Exercise requirements
Scan the entries below for the word "none". Copy each line that has it.

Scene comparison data
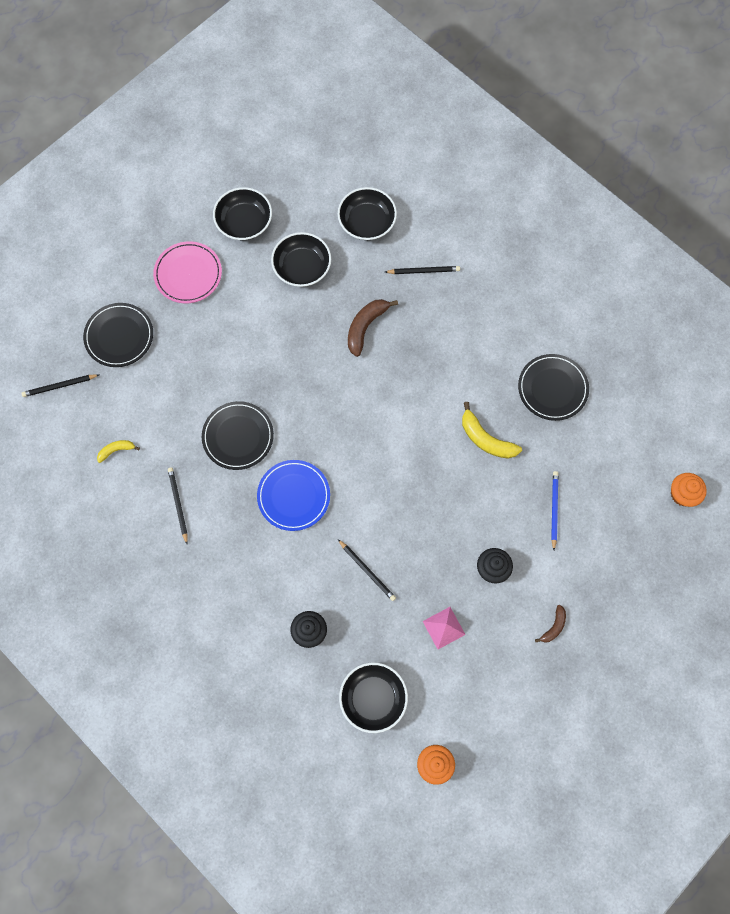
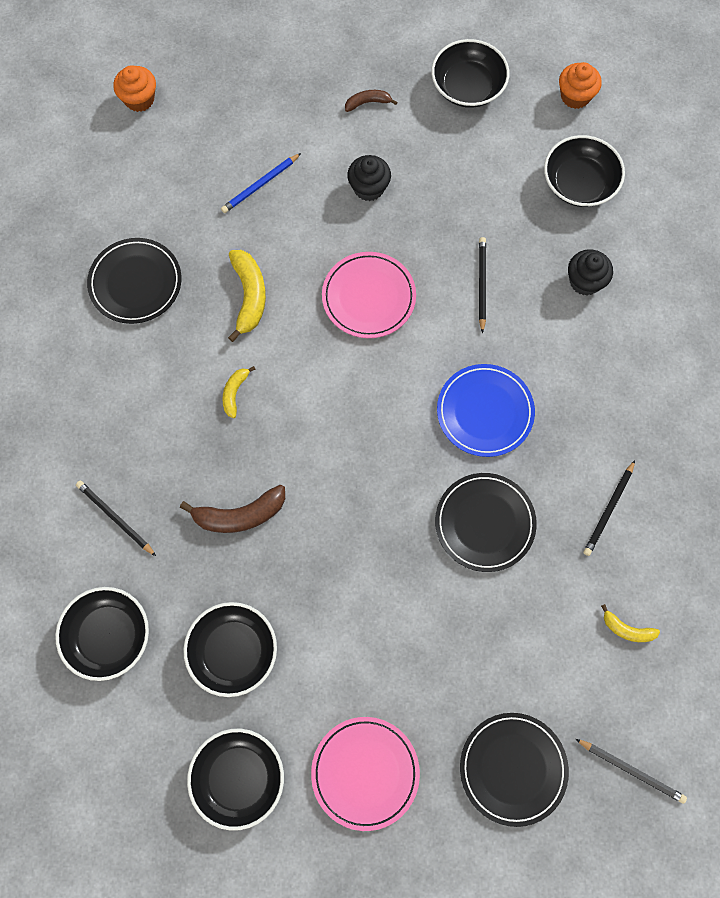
camera: 135 degrees left, 0 degrees up
(422, 501) = (368, 297): none -> pink plate
(435, 382) = (235, 393): none -> yellow banana
(443, 628) = (461, 181): pink pyramid -> none
(507, 701) = (468, 86): none -> black bowl

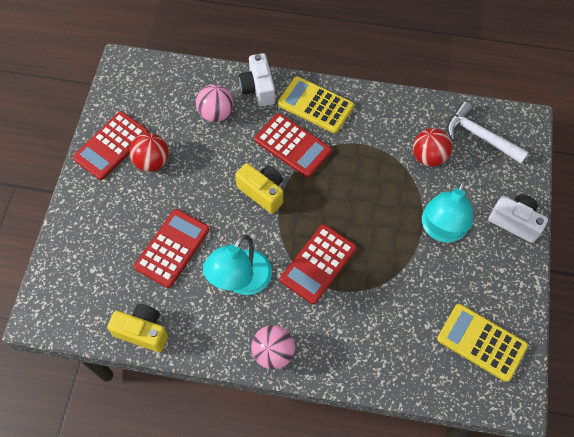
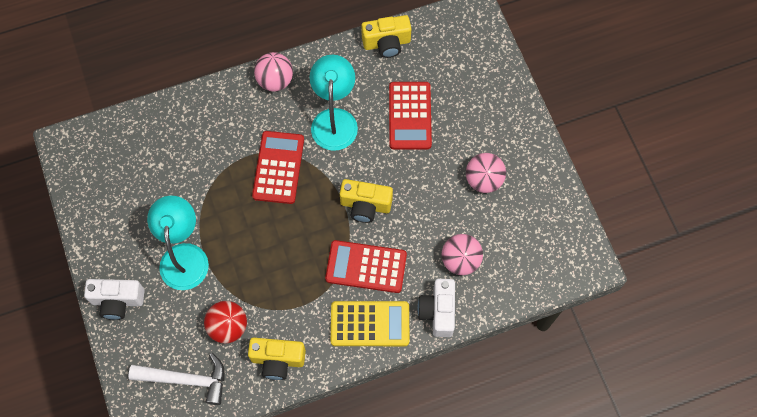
camera: 150 degrees right, 5 degrees up
(111, 146) = (532, 175): red calculator -> none
(152, 162) = (483, 180): red ball -> pink ball
(258, 88) = (438, 311): white camera -> white camera turned 135 degrees counterclockwise
(401, 115) = (278, 360): none -> yellow camera
(481, 342) = (109, 174): yellow calculator -> none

Task solution
(422, 501) = (368, 297): none -> pink plate
(435, 382) = (235, 393): none -> yellow banana
(443, 628) = (461, 181): pink pyramid -> none
(507, 701) = (468, 86): none -> black bowl
(111, 146) = (532, 175): red calculator -> none
(401, 115) = (278, 360): none -> yellow camera
(481, 342) = (109, 174): yellow calculator -> none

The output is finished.